The problem. Copy exactly, and copy only, the lines from the one bearing "pink pawn: 2 -> 3" through the final line of the records.

Records for this task.
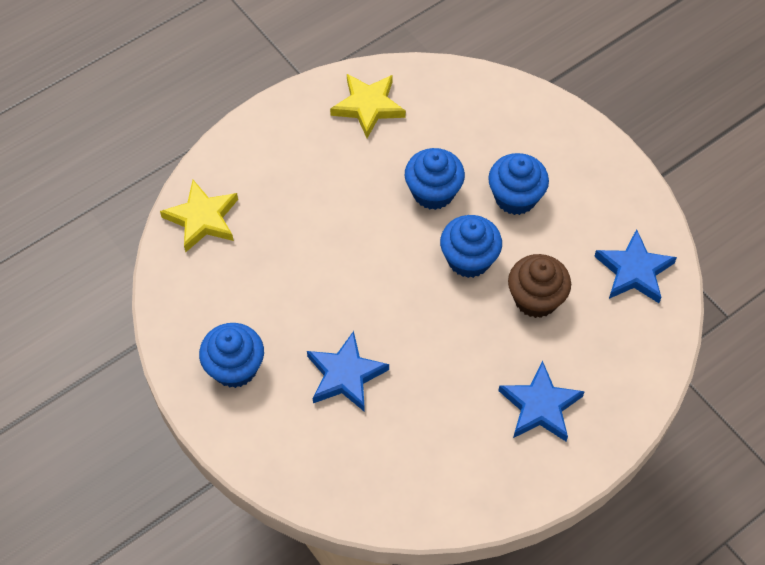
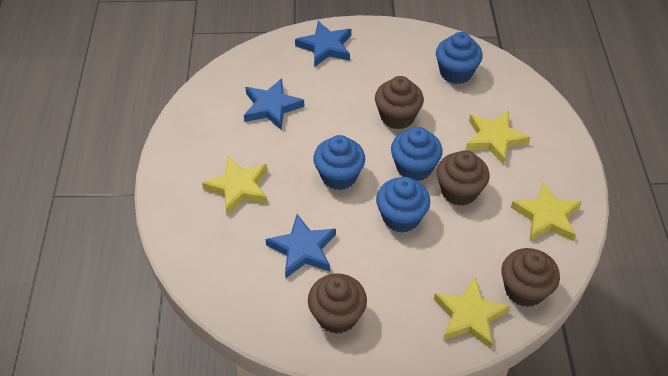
brown cupcake: 1 -> 4
yellow star: 2 -> 4

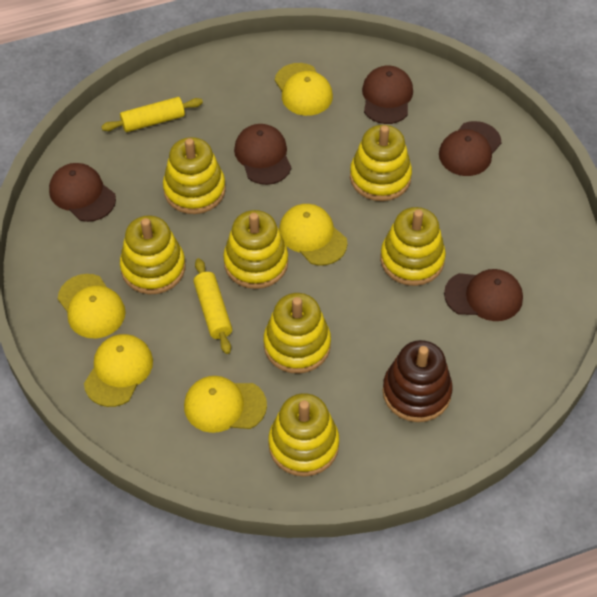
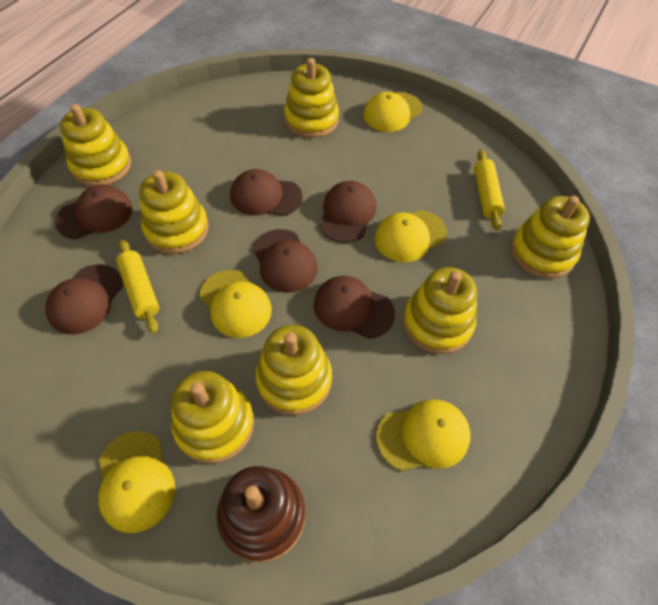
brown cap: 5 -> 6

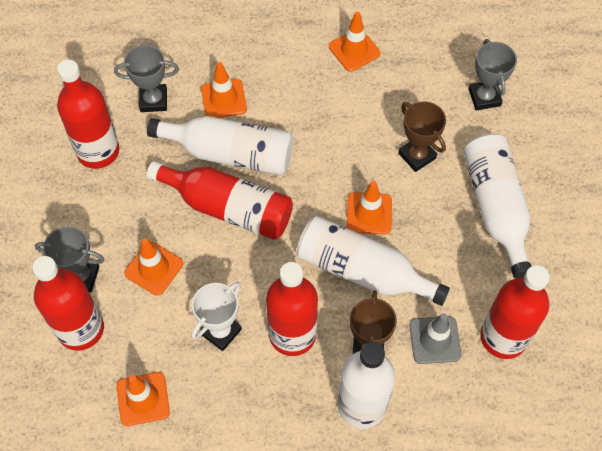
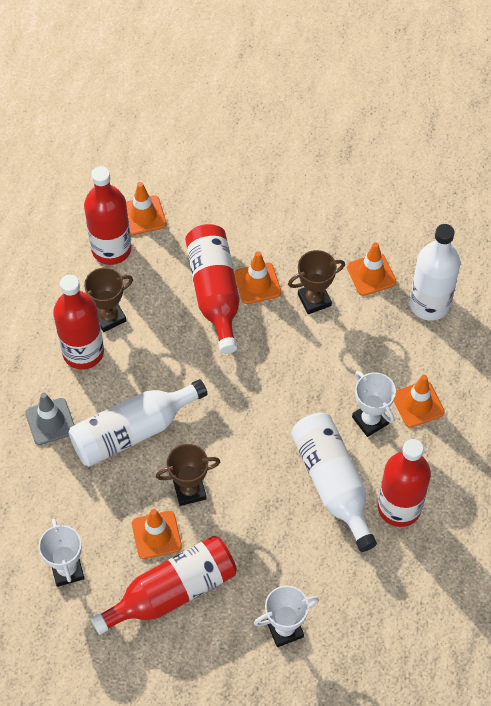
brown trophy: 2 -> 3
grey trophy: 3 -> 0
white bottle: 4 -> 3
white trophy: 1 -> 3

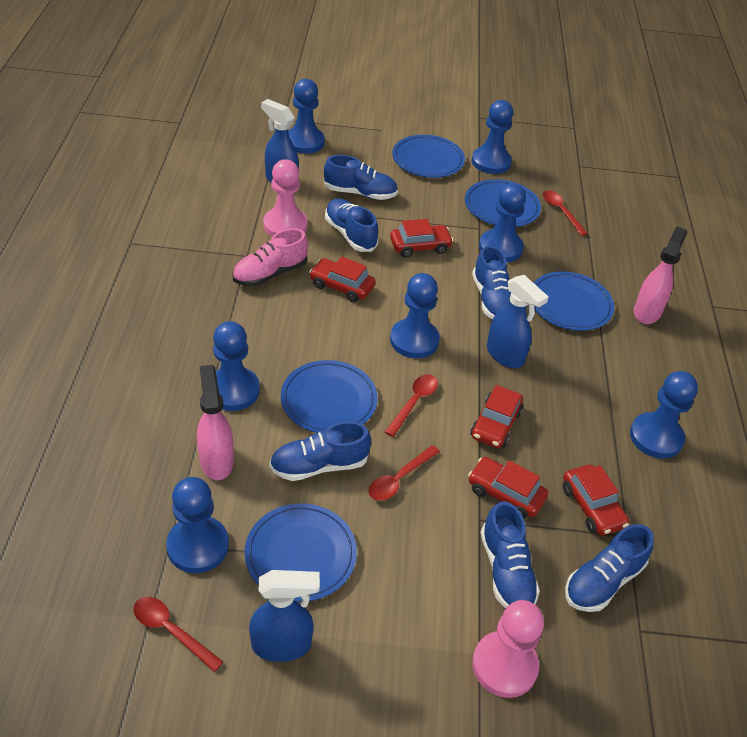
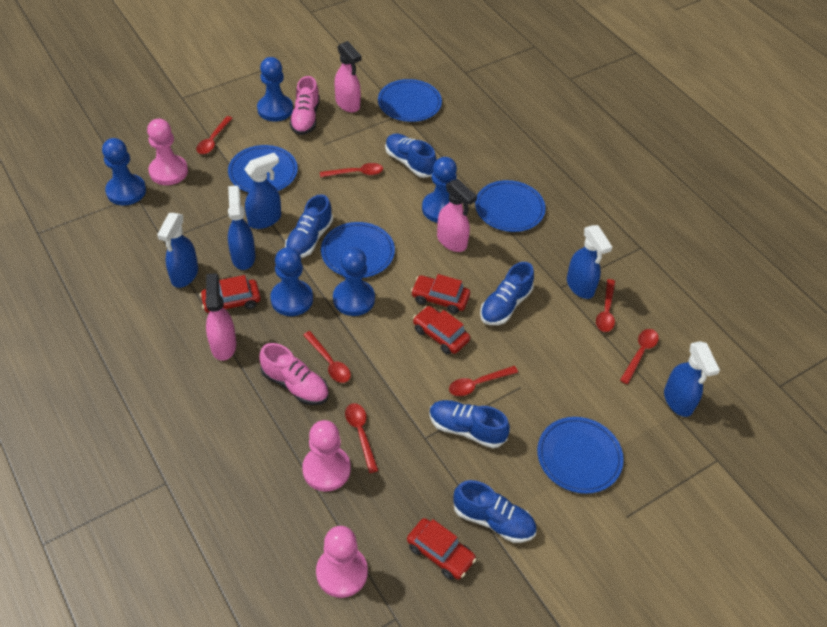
blue pawn: 7 -> 5
blue shoe: 6 -> 5
blue spray bottle: 3 -> 5
pink pawn: 2 -> 3
pink shoe: 1 -> 2
pink spray bottle: 2 -> 3
red car: 5 -> 4
red spoon: 4 -> 7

Task solution.
pink pawn: 2 -> 3
pink shoe: 1 -> 2
pink spray bottle: 2 -> 3
red car: 5 -> 4
red spoon: 4 -> 7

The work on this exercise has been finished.